[WHAT YOU NEED TO DO]: Give back exactly the lines of the material below that start at the line containing "tan brick B5 level 1 -> tan brick E5 level 1" and end at the line containing "white round brick E6:F7", and no others.

[DATA EXCERPTS]:

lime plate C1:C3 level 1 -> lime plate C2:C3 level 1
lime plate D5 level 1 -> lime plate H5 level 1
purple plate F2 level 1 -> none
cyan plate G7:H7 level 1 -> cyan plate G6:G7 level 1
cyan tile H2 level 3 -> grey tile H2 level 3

==

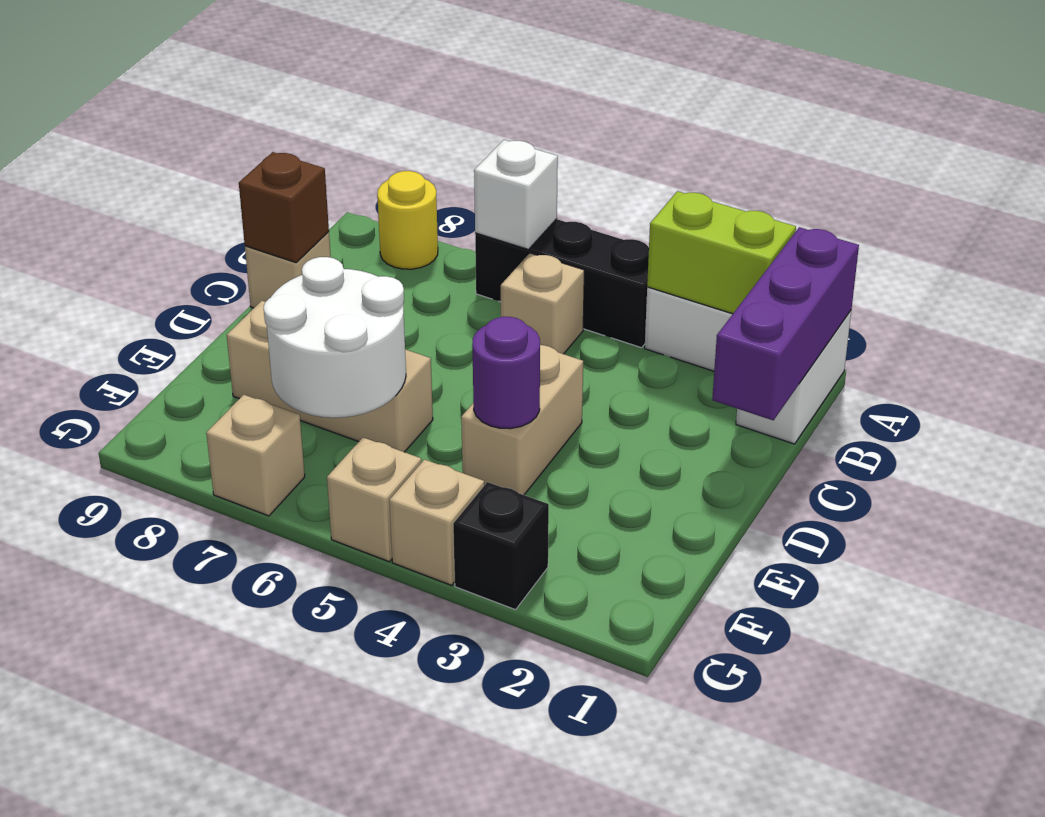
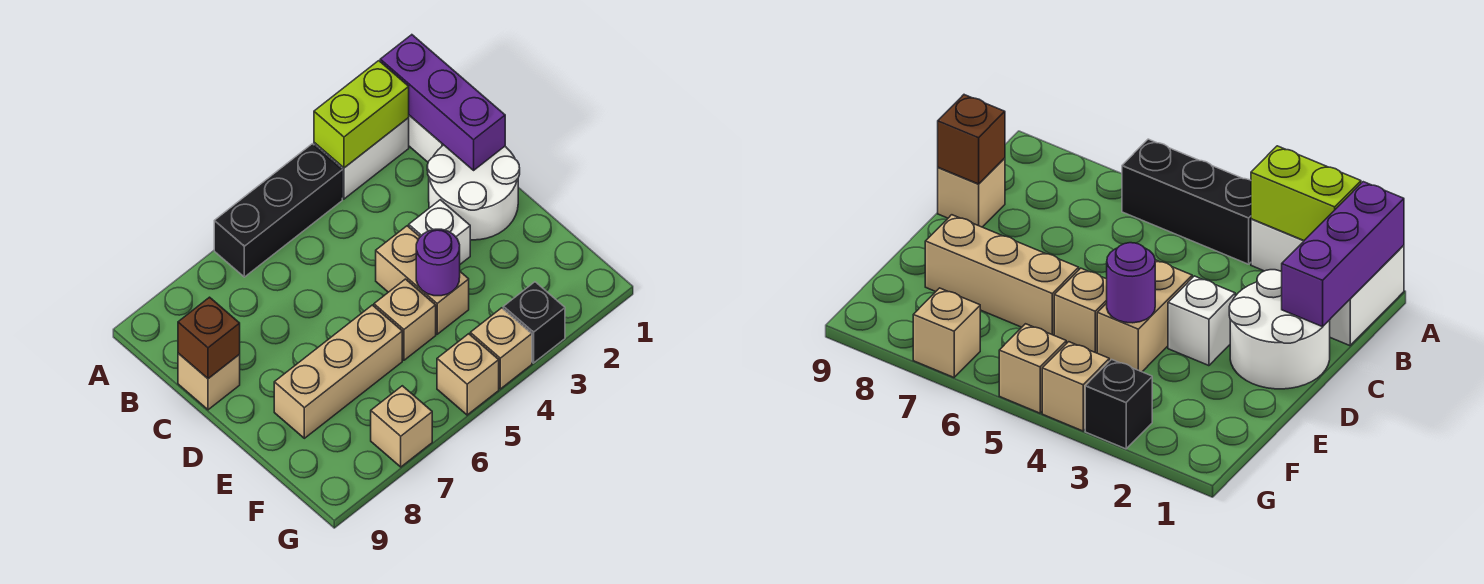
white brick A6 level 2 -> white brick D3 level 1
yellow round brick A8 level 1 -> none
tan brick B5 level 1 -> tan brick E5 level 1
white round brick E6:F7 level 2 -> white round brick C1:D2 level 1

[SOLUTION FOR THIS PROBLEM]:
tan brick B5 level 1 -> tan brick E5 level 1
white round brick E6:F7 level 2 -> white round brick C1:D2 level 1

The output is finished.